**Exercise brief**
Search the records for the string "square". Copy each line where it occurs.

|---|

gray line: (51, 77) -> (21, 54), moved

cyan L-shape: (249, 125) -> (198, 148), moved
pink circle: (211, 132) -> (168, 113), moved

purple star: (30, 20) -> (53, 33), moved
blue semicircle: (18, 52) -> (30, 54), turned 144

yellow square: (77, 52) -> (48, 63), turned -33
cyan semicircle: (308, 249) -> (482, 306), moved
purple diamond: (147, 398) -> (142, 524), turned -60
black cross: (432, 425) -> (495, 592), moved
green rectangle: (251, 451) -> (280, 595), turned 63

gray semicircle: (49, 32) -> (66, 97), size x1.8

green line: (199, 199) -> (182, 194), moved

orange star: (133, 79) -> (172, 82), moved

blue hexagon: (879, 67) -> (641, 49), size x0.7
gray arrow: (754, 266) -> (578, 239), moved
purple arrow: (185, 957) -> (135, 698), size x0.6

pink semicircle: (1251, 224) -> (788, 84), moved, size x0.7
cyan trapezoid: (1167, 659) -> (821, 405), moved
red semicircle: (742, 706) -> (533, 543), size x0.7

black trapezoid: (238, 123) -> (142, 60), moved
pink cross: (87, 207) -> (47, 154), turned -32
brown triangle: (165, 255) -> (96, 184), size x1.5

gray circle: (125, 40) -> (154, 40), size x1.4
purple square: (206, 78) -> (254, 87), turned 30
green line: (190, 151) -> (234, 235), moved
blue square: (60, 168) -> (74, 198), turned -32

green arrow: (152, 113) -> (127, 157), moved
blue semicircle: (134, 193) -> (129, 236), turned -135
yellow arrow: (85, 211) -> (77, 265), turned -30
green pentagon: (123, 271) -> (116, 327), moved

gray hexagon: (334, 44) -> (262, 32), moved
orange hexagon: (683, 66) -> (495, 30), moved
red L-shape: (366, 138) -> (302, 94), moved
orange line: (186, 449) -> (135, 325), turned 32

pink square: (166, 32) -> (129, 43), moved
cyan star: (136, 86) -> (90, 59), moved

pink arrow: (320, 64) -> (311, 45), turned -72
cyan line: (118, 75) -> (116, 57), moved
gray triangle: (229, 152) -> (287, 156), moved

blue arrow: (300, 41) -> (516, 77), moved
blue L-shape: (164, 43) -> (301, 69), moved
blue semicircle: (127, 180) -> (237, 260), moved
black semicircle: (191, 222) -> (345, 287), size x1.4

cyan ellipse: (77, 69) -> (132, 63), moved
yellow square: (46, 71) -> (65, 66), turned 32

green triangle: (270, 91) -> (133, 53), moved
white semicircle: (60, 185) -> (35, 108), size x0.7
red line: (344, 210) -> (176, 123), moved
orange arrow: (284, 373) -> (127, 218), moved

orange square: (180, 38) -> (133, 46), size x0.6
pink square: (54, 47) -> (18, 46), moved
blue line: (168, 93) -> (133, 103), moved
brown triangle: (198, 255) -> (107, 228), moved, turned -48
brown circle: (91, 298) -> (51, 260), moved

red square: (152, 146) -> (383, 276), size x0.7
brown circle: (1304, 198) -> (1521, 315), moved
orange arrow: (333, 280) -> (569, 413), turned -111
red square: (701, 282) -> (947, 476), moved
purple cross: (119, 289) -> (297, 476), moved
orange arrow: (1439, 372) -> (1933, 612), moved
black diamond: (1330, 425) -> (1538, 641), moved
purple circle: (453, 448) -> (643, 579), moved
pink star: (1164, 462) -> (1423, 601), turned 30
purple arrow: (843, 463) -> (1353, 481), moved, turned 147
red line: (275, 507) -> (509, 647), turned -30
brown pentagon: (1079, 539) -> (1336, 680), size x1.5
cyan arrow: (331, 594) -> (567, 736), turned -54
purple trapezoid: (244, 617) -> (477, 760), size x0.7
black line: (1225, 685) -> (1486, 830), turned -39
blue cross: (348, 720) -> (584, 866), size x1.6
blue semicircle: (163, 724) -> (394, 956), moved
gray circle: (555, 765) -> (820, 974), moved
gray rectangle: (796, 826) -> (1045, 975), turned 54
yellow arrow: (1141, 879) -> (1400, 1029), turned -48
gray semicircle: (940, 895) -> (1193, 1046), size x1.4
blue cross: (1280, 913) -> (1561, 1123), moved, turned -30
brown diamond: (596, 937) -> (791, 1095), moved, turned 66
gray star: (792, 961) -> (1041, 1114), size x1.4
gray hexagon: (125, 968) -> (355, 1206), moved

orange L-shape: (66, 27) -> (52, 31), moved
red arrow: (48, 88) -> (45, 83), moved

|---|

**Solution to the problem**
yellow square: (77, 52) -> (48, 63), turned -33
purple square: (206, 78) -> (254, 87), turned 30
blue square: (60, 168) -> (74, 198), turned -32
pink square: (166, 32) -> (129, 43), moved
yellow square: (46, 71) -> (65, 66), turned 32
orange square: (180, 38) -> (133, 46), size x0.6
pink square: (54, 47) -> (18, 46), moved
red square: (152, 146) -> (383, 276), size x0.7
red square: (701, 282) -> (947, 476), moved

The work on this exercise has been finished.